===== AVAILABLE DATA =====
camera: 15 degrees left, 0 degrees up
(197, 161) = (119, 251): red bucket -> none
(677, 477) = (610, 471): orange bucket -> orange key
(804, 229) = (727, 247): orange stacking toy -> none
=====
===== AVAILABLE DATA =====
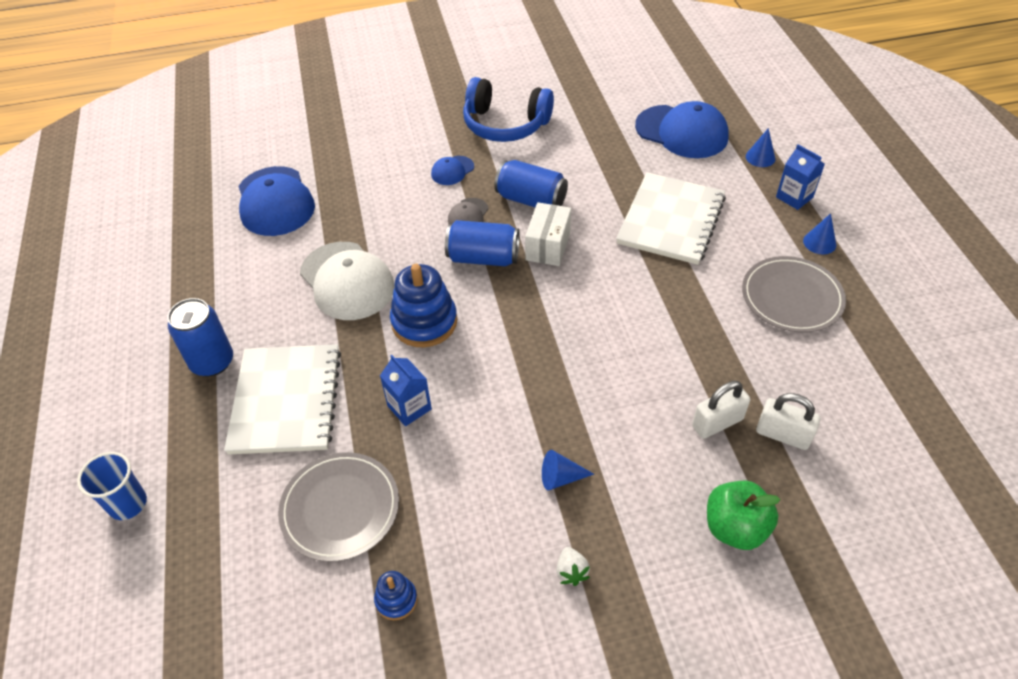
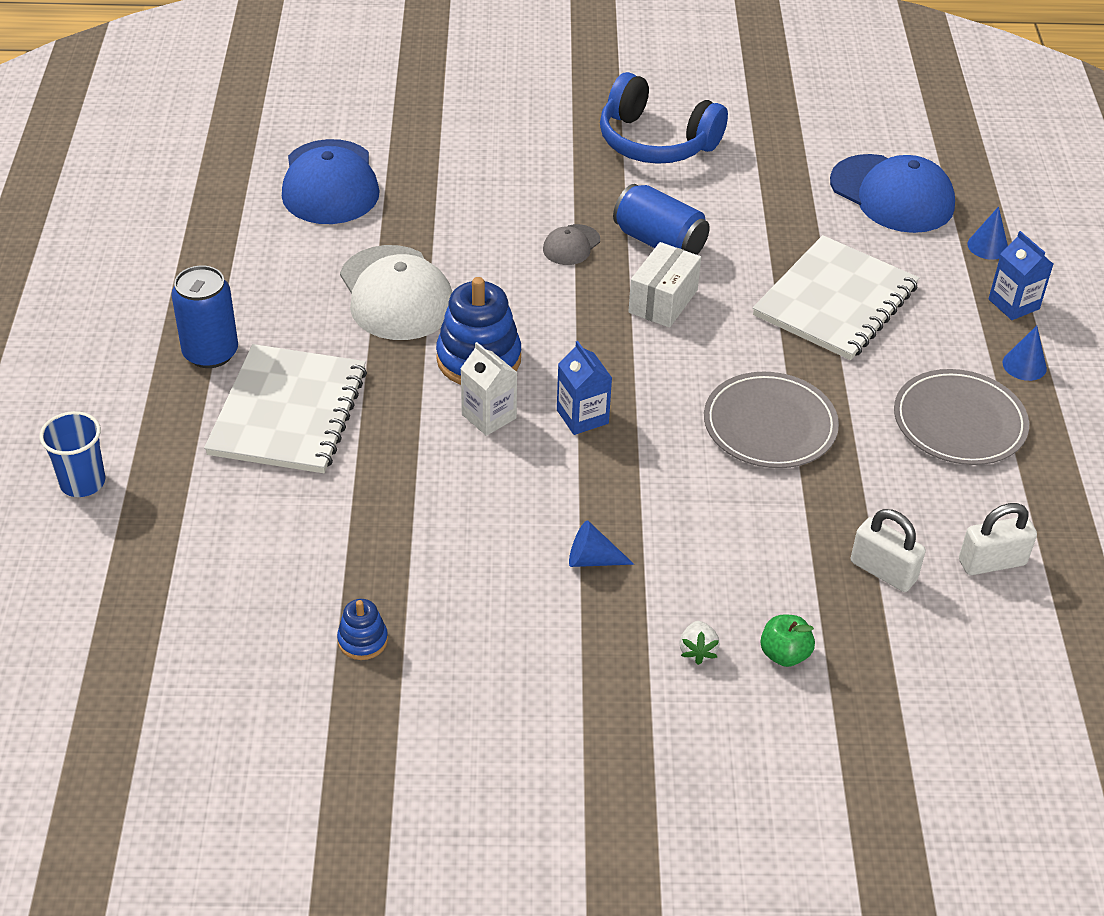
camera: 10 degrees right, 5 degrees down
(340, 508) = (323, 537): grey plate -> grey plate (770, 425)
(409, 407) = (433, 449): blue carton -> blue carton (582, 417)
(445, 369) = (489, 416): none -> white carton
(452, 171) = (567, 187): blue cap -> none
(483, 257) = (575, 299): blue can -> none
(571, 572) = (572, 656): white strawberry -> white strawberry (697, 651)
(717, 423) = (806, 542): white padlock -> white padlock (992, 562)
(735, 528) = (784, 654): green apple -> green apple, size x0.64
=====
#### [ASSIGNMENT]
Your answer should reproduce each line of the listing that holds the word "bucket".

#### [ANSWER SECTION]
(197, 161) = (119, 251): red bucket -> none
(677, 477) = (610, 471): orange bucket -> orange key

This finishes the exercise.